▸ **PROBLEM DESCRIPTION**
Can you print the data exactly and leave out each image?

Recorded data:
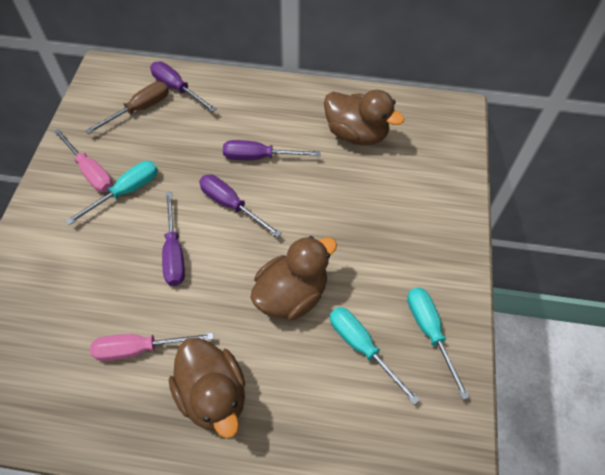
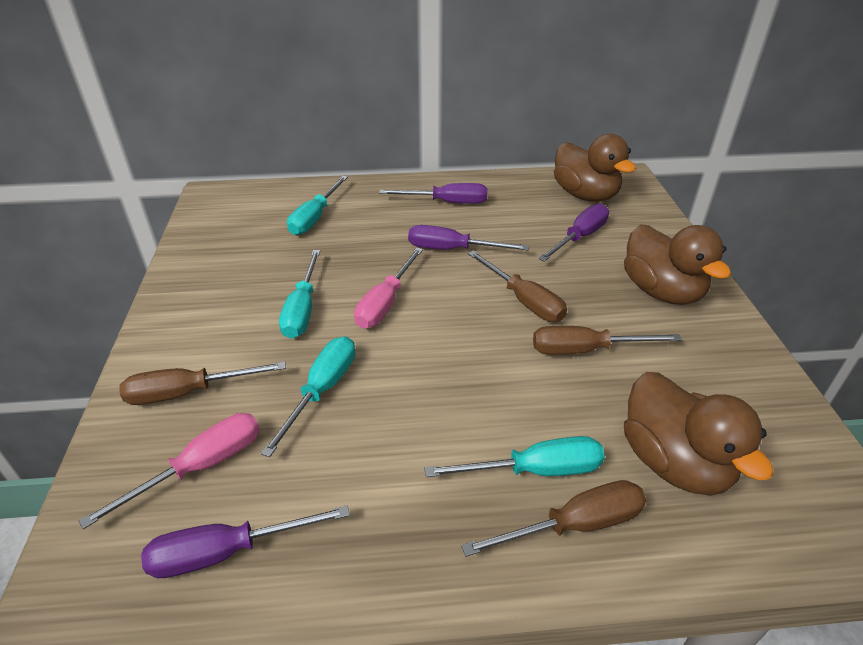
brown screwdriver: 1 -> 4
turquoise screwdriver: 3 -> 4

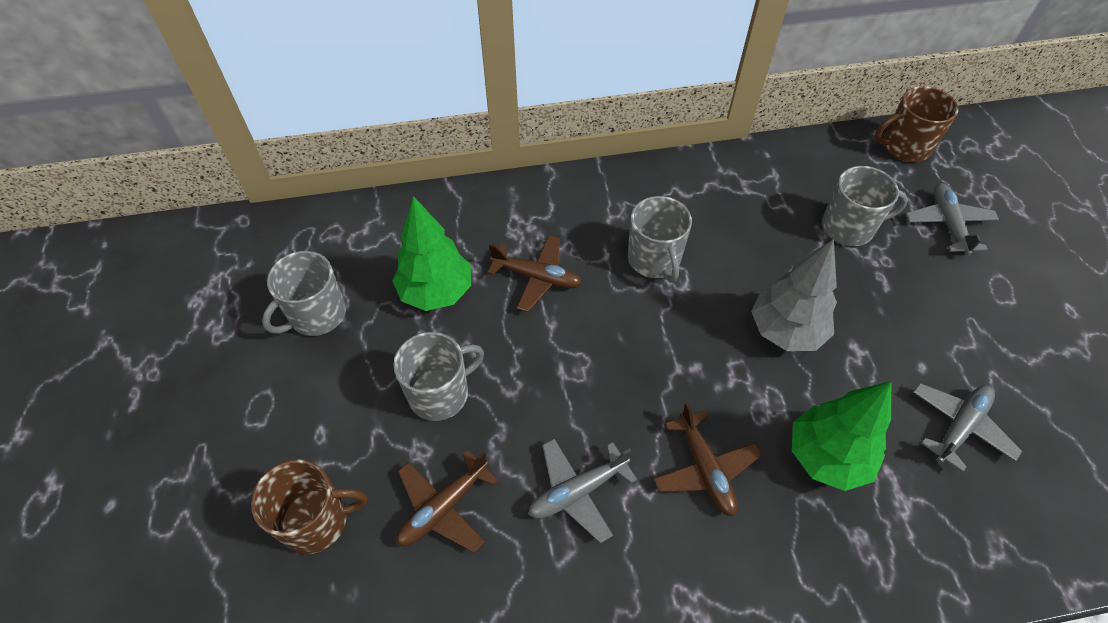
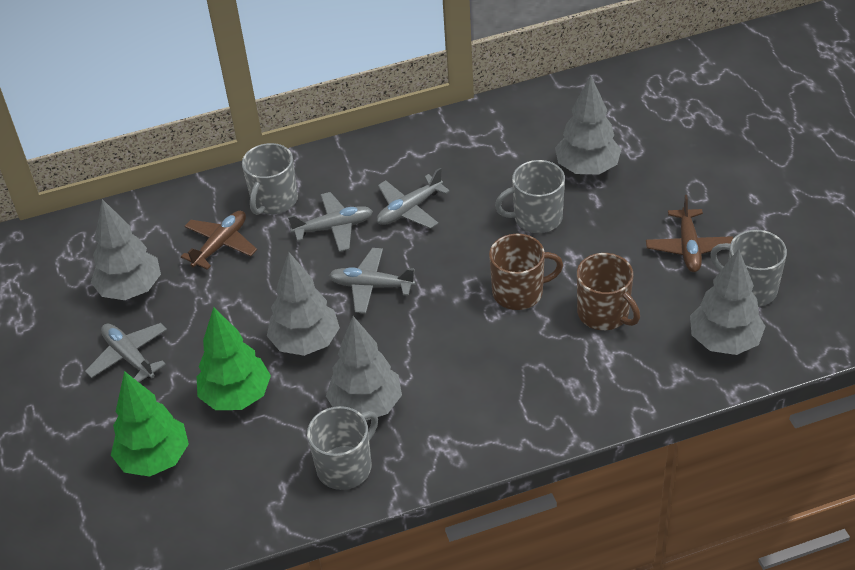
brown plane: 3 -> 2
grey plane: 3 -> 4
grey tree: 1 -> 5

▸ **WORKED SOLUTION**
brown screwdriver: 1 -> 4
turquoise screwdriver: 3 -> 4

brown plane: 3 -> 2
grey plane: 3 -> 4
grey tree: 1 -> 5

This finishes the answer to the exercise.